(Stored records)
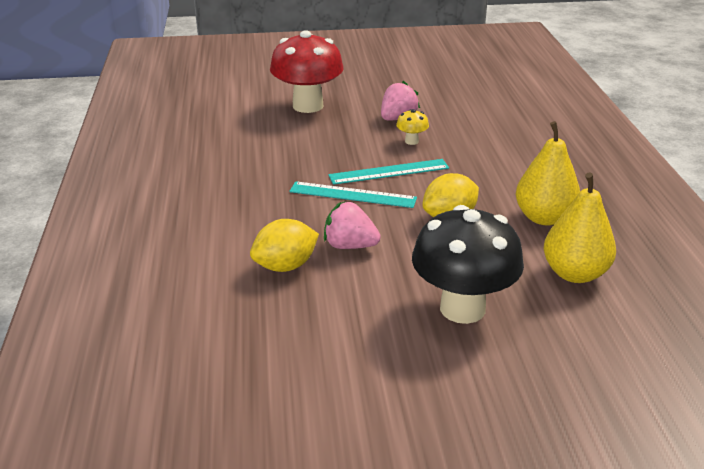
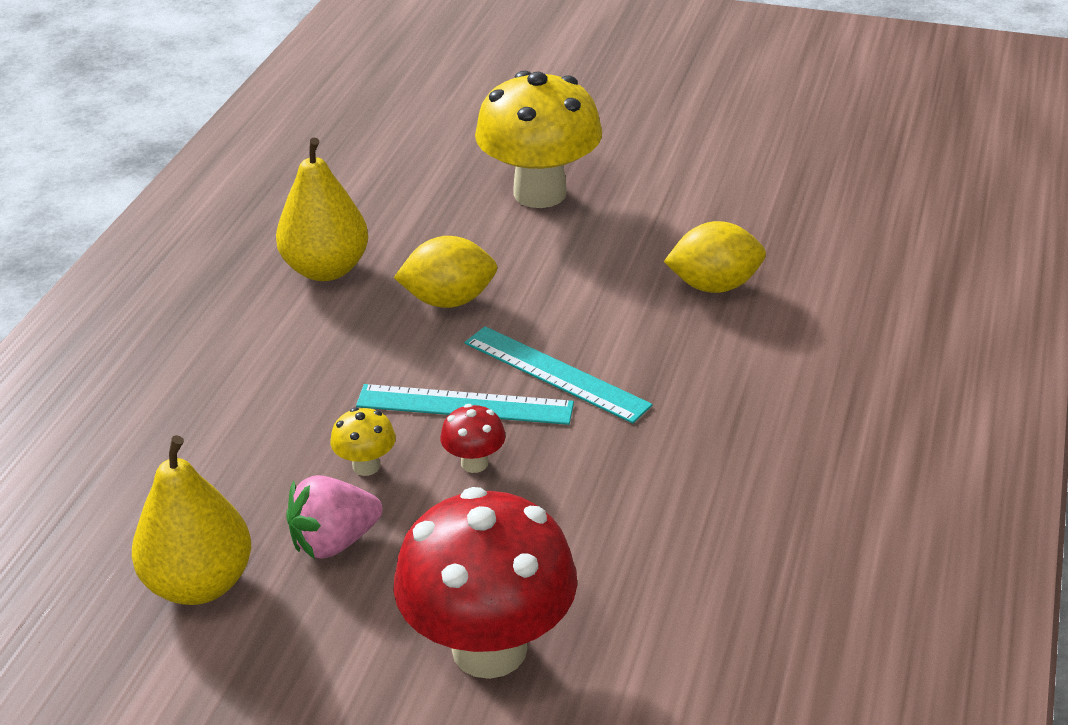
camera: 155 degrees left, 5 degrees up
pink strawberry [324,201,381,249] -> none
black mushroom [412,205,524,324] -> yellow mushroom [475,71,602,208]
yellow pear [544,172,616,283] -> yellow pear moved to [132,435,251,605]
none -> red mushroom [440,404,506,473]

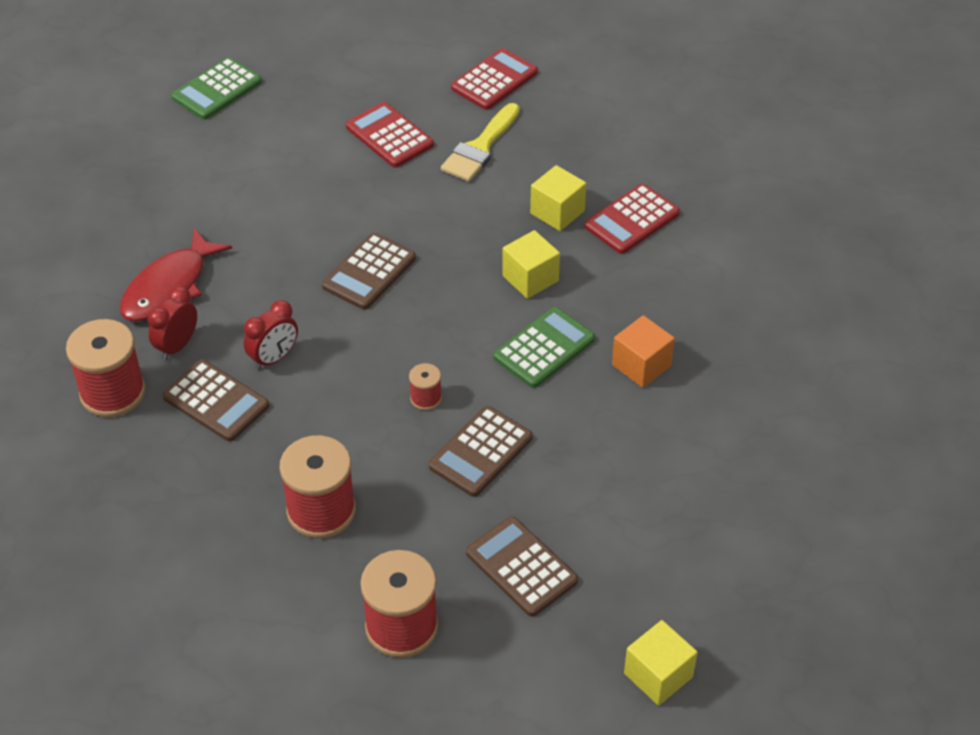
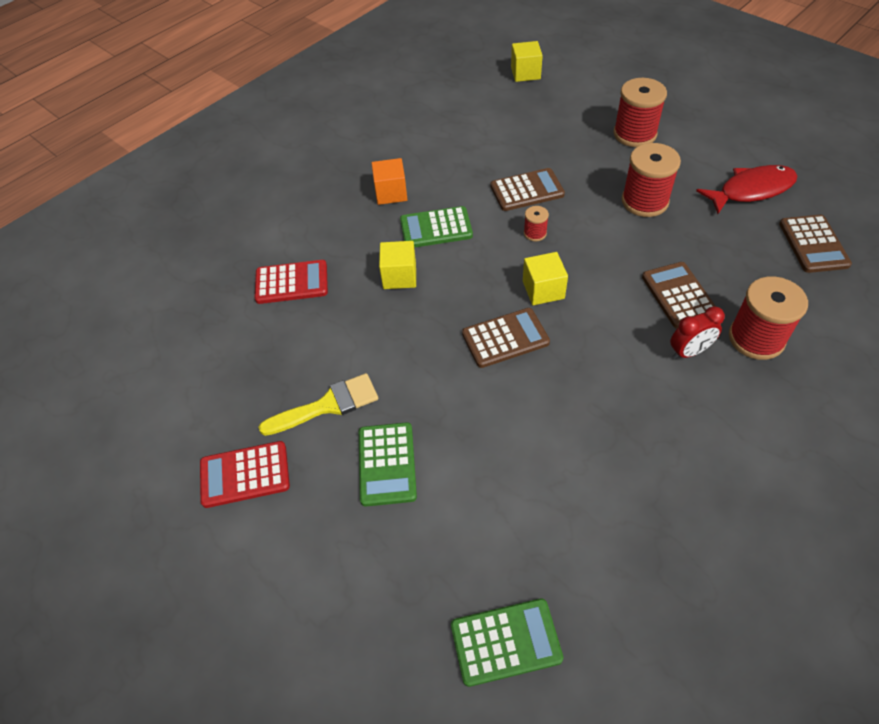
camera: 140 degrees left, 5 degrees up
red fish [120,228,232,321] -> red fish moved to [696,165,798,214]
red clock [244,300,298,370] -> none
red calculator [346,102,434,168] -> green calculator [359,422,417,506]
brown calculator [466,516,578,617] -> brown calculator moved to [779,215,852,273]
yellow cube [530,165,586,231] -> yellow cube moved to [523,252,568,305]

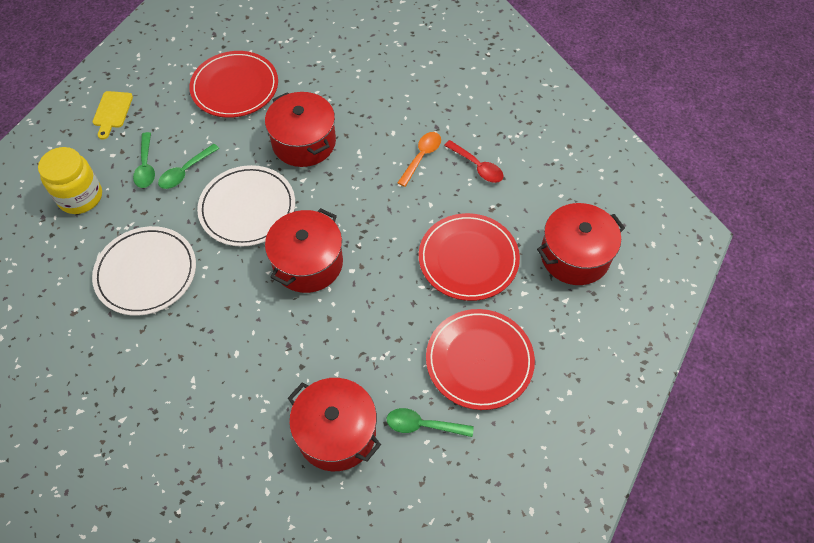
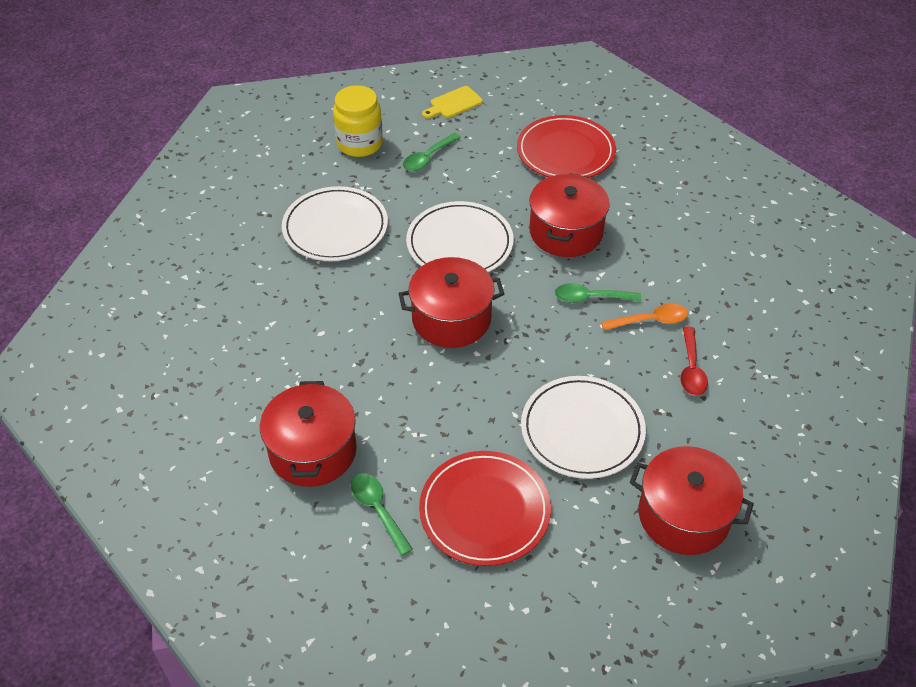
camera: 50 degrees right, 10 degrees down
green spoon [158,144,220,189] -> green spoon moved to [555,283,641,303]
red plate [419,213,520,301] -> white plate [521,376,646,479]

Work item
Check each line of the entries above, and show every one holding the word "calculator".

Solution to the problem
red calculator [346,102,434,168] -> green calculator [359,422,417,506]
brown calculator [466,516,578,617] -> brown calculator moved to [779,215,852,273]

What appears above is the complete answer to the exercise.